Edit difference data:
* * * *

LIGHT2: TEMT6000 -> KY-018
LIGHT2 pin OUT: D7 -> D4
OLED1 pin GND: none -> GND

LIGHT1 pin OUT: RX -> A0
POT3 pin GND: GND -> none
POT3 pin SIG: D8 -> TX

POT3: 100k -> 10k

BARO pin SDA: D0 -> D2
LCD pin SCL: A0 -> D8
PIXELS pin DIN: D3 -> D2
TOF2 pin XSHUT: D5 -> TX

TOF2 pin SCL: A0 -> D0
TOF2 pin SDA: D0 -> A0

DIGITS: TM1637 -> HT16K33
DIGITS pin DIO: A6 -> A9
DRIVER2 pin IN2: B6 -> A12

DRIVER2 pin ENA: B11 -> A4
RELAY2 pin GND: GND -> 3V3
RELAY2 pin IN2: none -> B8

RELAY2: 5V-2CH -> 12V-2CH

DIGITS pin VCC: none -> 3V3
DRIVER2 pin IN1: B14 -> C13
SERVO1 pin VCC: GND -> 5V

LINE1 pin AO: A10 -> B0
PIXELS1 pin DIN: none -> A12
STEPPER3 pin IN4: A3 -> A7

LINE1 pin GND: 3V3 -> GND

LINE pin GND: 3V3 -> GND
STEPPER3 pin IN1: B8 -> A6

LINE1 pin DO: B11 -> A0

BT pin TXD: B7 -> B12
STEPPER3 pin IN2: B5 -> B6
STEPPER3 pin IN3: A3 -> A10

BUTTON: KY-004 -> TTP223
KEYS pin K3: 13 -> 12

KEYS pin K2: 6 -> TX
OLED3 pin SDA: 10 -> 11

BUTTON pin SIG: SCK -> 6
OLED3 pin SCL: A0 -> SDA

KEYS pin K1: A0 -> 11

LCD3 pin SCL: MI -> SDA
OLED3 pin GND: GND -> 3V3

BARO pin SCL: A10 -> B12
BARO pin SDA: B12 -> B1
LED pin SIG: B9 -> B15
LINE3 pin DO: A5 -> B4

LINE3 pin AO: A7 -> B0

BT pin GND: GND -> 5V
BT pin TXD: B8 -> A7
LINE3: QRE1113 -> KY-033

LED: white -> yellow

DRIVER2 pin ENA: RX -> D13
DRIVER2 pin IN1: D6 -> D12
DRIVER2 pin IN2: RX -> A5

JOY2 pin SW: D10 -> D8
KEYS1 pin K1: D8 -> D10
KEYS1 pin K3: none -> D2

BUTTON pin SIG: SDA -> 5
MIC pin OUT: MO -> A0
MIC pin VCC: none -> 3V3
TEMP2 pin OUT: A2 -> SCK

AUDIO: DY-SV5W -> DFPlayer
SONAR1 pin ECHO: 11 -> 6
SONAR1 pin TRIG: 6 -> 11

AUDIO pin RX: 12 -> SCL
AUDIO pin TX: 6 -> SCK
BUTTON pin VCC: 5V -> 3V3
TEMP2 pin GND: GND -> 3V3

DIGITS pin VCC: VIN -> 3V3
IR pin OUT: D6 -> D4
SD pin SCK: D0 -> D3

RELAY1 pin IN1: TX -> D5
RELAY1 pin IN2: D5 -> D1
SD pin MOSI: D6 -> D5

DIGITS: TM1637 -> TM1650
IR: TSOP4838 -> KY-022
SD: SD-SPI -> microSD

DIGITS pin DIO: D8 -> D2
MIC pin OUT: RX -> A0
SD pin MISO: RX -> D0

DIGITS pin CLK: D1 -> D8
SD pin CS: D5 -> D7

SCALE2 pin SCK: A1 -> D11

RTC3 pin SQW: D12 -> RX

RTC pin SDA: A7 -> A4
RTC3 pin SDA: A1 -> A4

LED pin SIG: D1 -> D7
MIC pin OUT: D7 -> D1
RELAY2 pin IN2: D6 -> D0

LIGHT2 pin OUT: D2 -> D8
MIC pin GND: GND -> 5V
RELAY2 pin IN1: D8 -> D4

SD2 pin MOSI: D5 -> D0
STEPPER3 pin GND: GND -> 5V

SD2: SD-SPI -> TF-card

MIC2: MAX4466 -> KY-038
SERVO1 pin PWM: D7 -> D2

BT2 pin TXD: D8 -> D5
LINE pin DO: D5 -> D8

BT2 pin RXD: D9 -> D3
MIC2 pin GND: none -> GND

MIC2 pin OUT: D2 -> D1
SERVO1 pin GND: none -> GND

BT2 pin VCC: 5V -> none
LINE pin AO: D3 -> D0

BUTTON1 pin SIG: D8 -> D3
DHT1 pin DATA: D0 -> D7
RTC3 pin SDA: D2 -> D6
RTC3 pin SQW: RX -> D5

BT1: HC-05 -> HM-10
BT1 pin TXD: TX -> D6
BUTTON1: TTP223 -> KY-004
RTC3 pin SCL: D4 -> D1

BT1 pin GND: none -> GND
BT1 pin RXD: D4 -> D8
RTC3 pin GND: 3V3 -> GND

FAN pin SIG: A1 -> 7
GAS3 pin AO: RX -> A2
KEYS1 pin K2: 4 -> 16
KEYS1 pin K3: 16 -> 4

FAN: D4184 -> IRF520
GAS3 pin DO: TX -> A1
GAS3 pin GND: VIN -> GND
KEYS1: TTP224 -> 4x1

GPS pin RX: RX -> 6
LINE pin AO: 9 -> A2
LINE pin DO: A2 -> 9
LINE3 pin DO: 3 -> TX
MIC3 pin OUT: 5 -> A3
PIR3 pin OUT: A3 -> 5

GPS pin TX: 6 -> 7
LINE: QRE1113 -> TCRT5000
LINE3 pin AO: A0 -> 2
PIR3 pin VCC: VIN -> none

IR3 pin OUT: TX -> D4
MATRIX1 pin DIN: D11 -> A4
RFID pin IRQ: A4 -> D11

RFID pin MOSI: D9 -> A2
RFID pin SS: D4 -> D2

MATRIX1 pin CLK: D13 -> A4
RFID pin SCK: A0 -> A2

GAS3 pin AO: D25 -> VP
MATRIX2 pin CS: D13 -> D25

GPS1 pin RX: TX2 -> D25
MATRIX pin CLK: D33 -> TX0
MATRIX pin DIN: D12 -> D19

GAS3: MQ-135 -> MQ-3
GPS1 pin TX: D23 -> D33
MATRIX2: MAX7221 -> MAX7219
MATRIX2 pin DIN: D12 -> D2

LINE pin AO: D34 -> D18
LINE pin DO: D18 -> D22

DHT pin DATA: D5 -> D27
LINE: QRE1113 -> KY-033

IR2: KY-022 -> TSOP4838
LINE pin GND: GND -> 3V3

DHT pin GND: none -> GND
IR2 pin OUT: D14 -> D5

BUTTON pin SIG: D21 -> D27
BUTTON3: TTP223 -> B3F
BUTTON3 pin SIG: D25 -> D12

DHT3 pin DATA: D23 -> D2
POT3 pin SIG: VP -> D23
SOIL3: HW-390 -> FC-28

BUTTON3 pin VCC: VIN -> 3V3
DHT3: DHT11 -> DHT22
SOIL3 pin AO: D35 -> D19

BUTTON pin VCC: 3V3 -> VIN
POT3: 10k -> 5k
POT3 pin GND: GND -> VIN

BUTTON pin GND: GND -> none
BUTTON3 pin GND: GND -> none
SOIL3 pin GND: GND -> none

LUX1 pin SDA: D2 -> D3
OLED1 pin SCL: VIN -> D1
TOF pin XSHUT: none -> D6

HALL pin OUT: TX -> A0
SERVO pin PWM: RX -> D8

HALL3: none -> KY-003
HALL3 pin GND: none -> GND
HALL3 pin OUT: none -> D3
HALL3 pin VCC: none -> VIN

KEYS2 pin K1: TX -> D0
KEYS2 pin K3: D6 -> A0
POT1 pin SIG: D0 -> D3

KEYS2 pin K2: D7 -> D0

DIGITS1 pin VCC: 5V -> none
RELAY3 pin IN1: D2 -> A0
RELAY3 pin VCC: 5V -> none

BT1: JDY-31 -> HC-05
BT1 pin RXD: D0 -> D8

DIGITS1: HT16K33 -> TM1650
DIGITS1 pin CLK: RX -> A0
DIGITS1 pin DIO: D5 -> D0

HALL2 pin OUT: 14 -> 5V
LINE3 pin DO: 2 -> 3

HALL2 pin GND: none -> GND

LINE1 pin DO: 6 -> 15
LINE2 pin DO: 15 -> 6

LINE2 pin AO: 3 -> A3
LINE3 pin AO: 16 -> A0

* * * *

What is needed
Could you reproduce exactly the lines of the entries above, from the one with "LCD pin SCL: A0 -> D8" through the one with "STEPPER3 pin IN1: B8 -> A6", and nothing else?

Completed task
LCD pin SCL: A0 -> D8
PIXELS pin DIN: D3 -> D2
TOF2 pin XSHUT: D5 -> TX

TOF2 pin SCL: A0 -> D0
TOF2 pin SDA: D0 -> A0

DIGITS: TM1637 -> HT16K33
DIGITS pin DIO: A6 -> A9
DRIVER2 pin IN2: B6 -> A12

DRIVER2 pin ENA: B11 -> A4
RELAY2 pin GND: GND -> 3V3
RELAY2 pin IN2: none -> B8

RELAY2: 5V-2CH -> 12V-2CH

DIGITS pin VCC: none -> 3V3
DRIVER2 pin IN1: B14 -> C13
SERVO1 pin VCC: GND -> 5V

LINE1 pin AO: A10 -> B0
PIXELS1 pin DIN: none -> A12
STEPPER3 pin IN4: A3 -> A7

LINE1 pin GND: 3V3 -> GND

LINE pin GND: 3V3 -> GND
STEPPER3 pin IN1: B8 -> A6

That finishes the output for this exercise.